Dataset content —
* * *

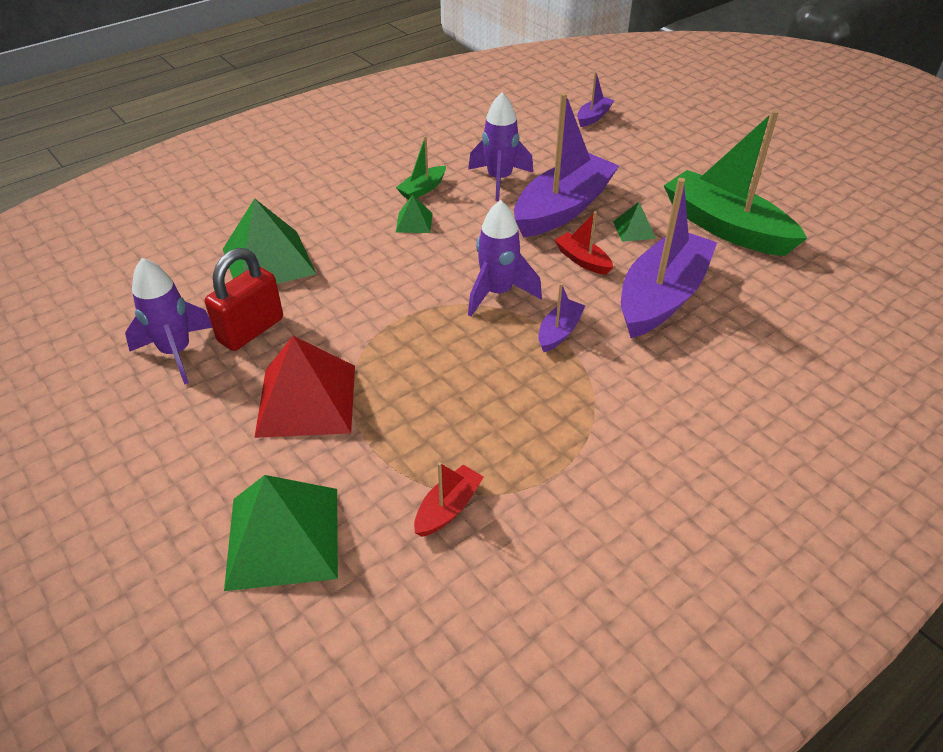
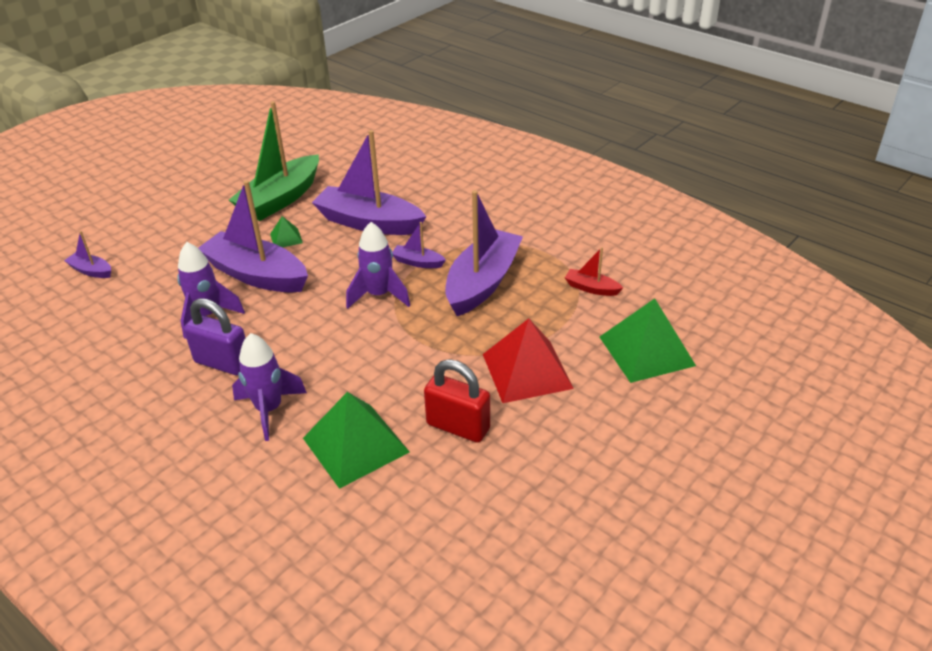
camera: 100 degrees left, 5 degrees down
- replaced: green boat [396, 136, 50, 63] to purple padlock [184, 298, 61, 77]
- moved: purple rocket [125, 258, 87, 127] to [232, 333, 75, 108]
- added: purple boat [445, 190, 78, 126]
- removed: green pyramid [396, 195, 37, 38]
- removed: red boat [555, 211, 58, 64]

* * *

Your instructions — Out of the preceding entries, pull each line that contains the word "green".

Response to the task —
- replaced: green boat [396, 136, 50, 63] to purple padlock [184, 298, 61, 77]
- removed: green pyramid [396, 195, 37, 38]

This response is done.